====== DATA FOR REVIEW ======

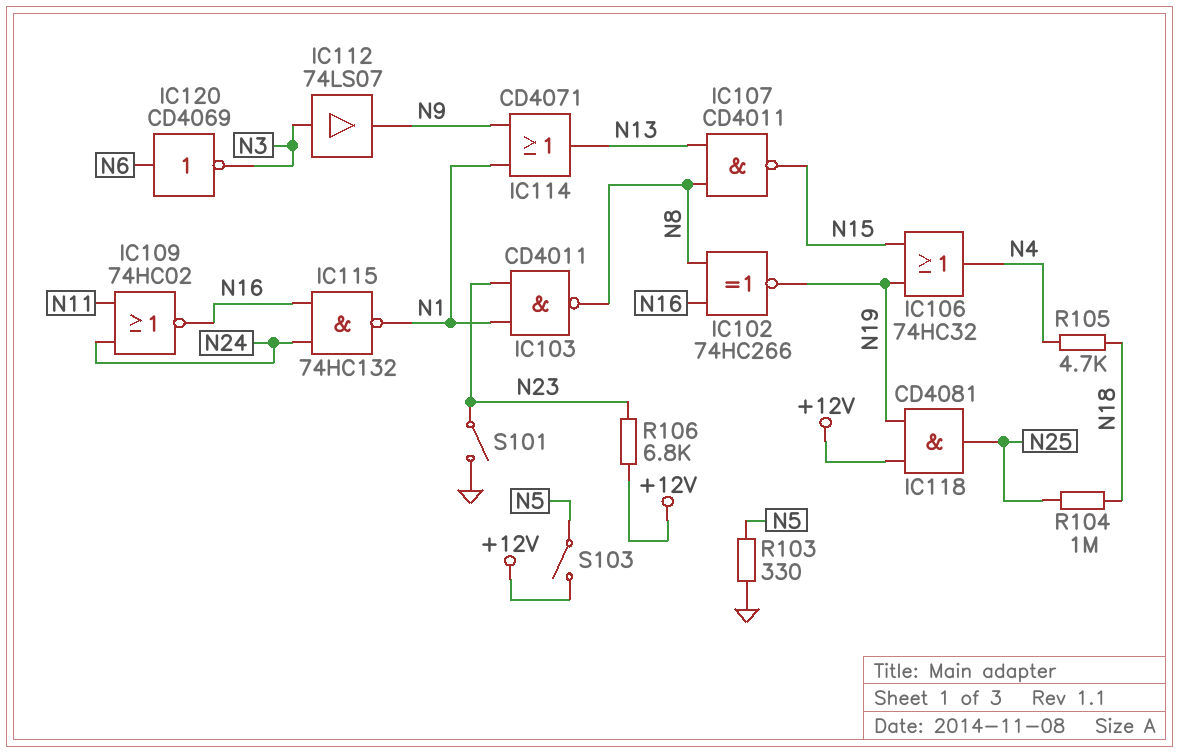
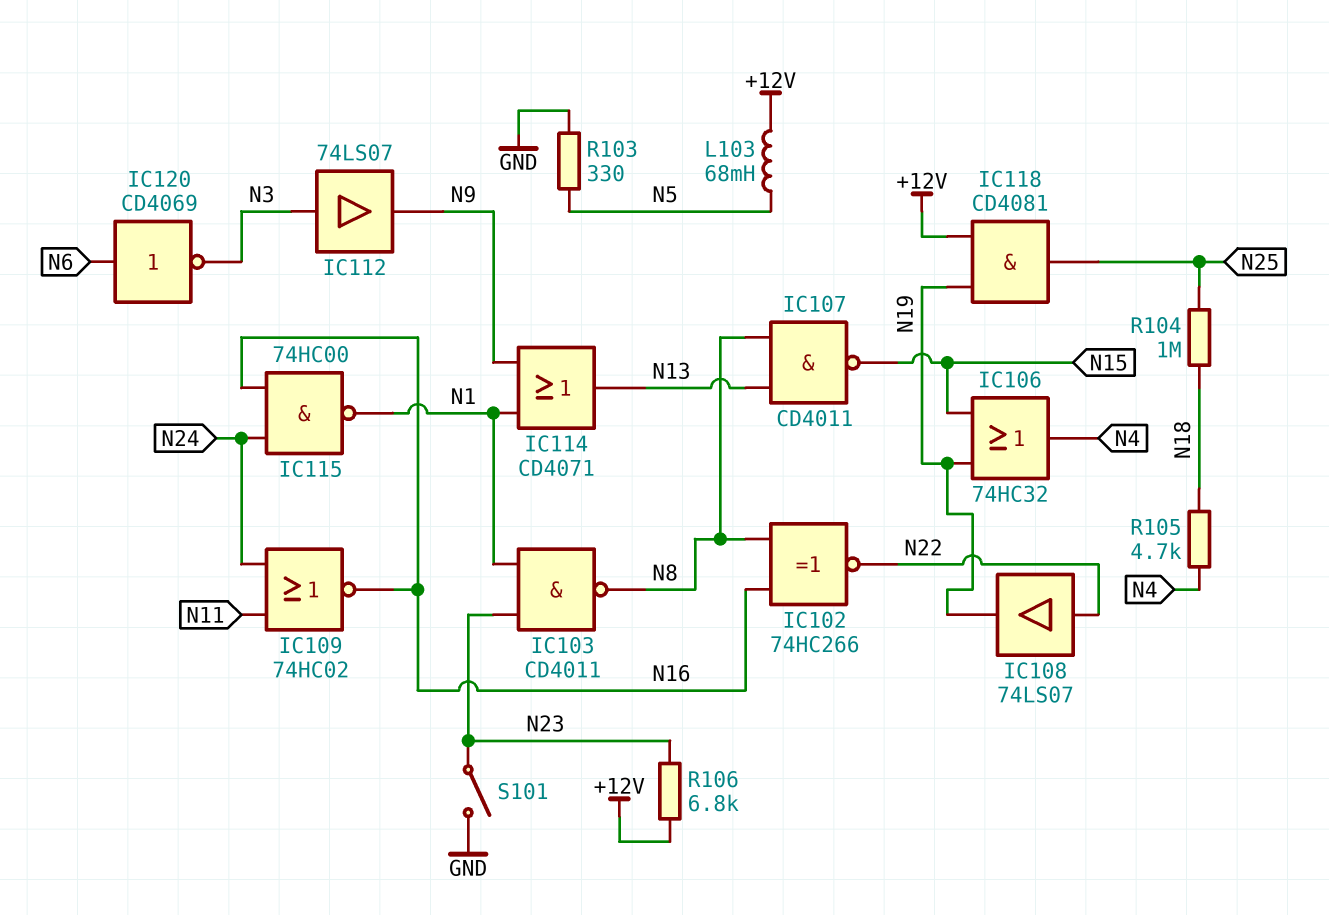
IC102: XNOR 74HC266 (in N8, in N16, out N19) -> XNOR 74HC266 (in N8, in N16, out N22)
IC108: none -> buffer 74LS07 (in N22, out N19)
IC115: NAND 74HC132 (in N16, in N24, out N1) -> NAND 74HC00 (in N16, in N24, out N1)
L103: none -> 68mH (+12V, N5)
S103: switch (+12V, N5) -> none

======
====== DATA FOR REVIEW ======

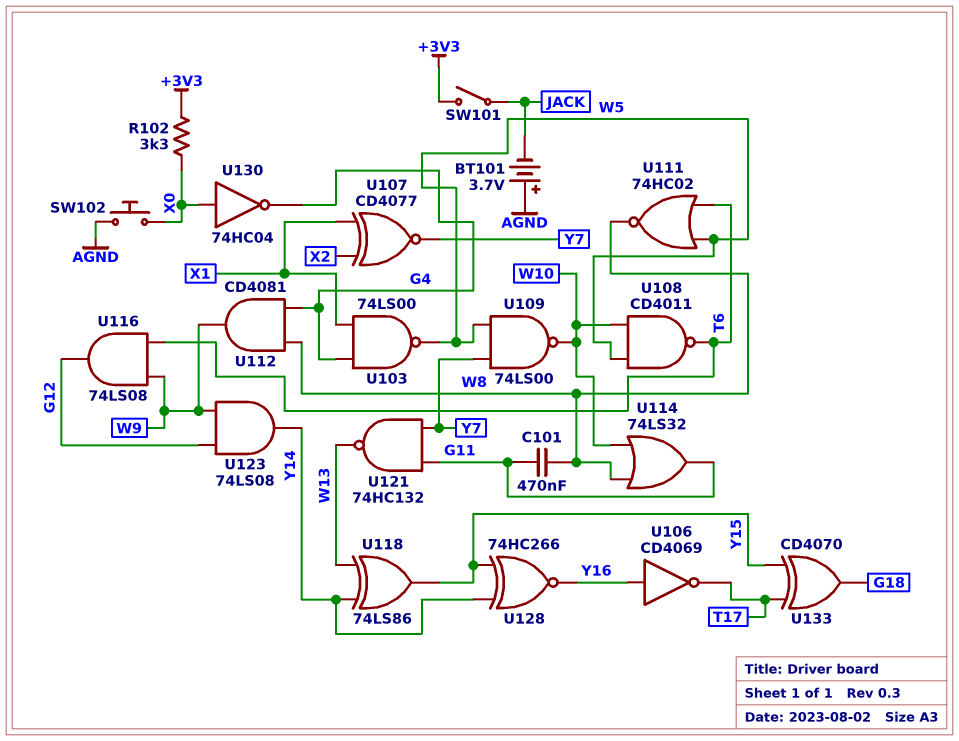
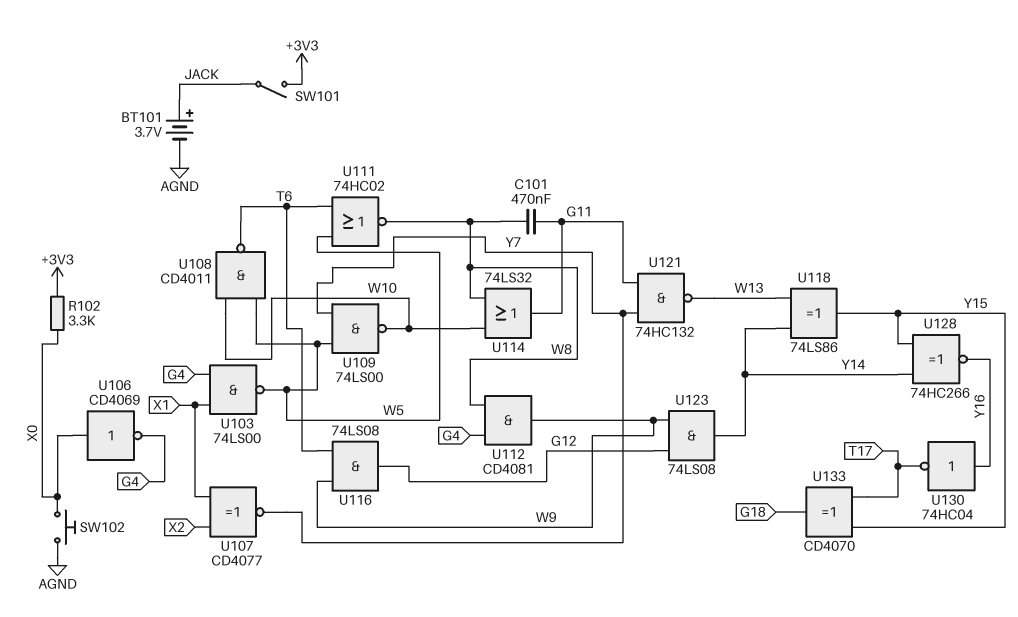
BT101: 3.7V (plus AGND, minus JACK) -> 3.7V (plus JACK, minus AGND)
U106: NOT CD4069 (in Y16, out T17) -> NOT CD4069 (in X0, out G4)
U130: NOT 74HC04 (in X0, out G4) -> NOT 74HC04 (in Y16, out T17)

======
====== DATA FOR REVIEW ======

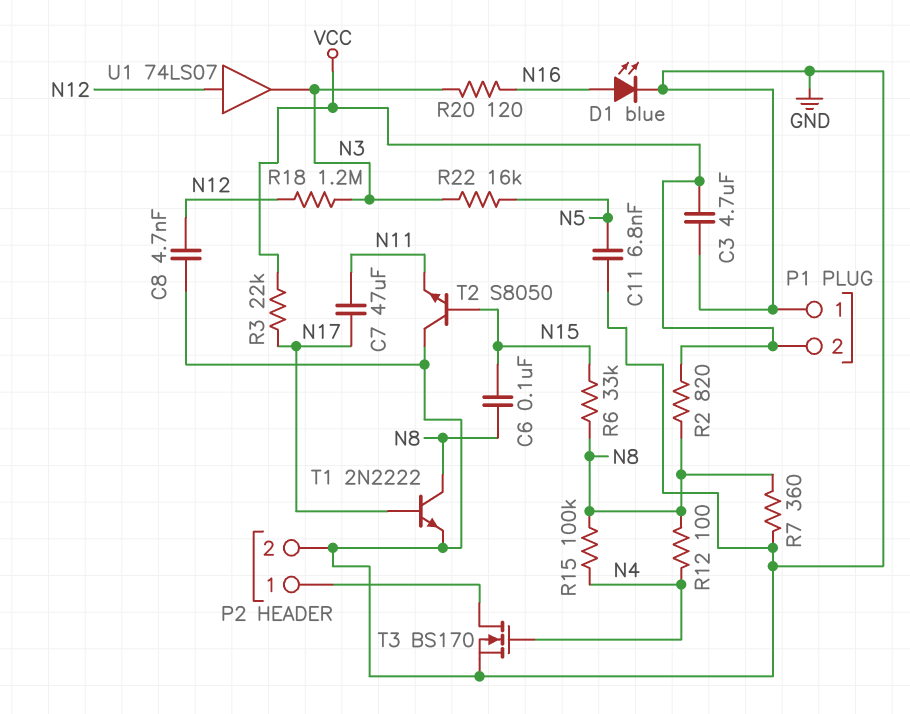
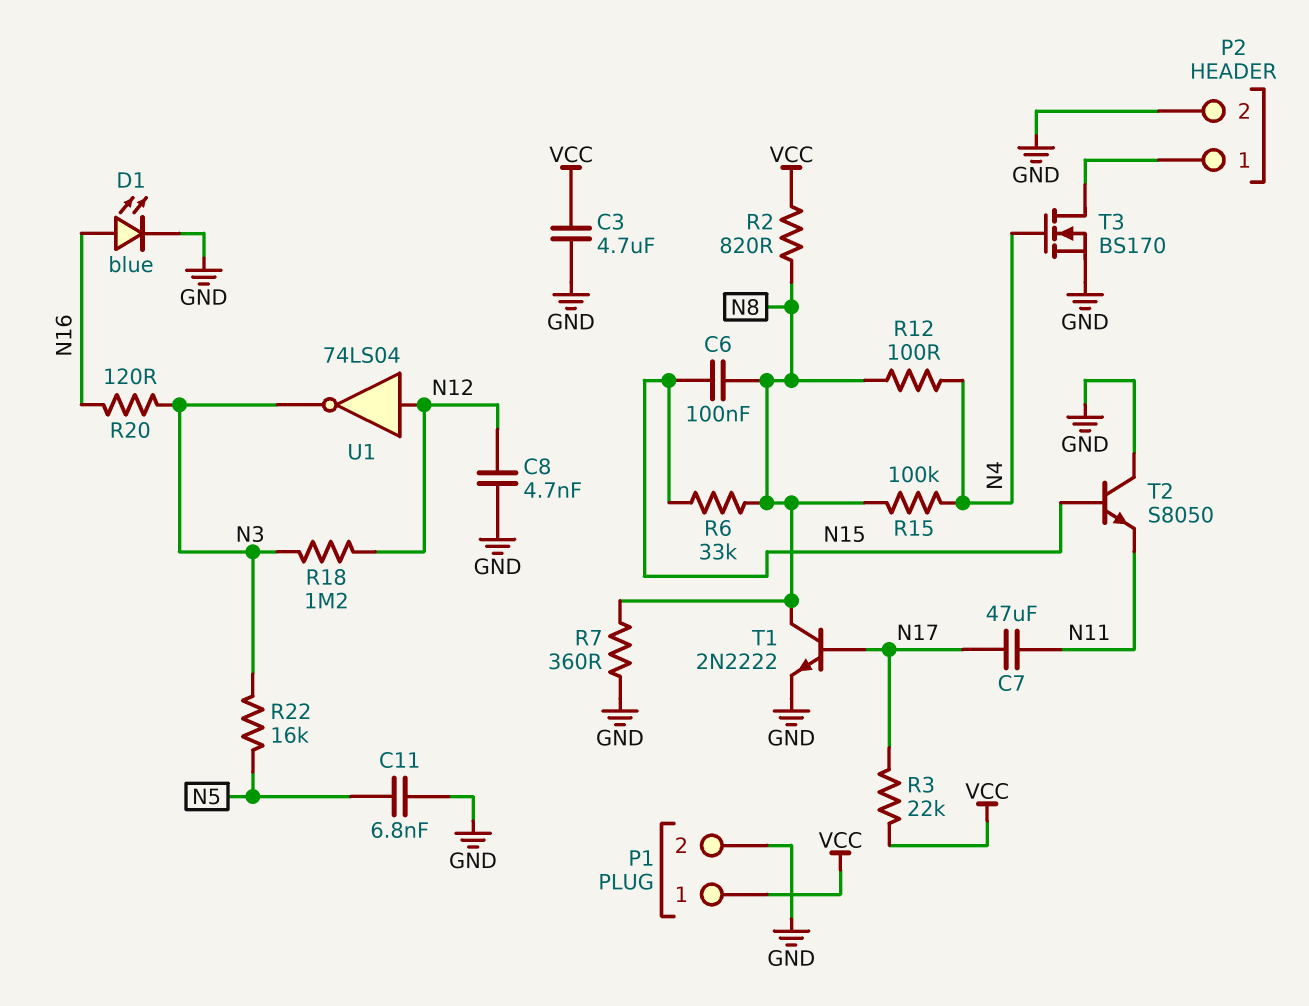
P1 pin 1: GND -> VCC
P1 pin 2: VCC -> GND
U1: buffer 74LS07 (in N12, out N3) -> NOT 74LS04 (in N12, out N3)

======

TRY IT: Above are records; repeat only the lines starting at the line with "IC115: NAND 74HC132" and ending at the line with "S103: switch (+12V, N5) -> none", exactly as they appear, both included.

TASK ANSWER:
IC115: NAND 74HC132 (in N16, in N24, out N1) -> NAND 74HC00 (in N16, in N24, out N1)
L103: none -> 68mH (+12V, N5)
S103: switch (+12V, N5) -> none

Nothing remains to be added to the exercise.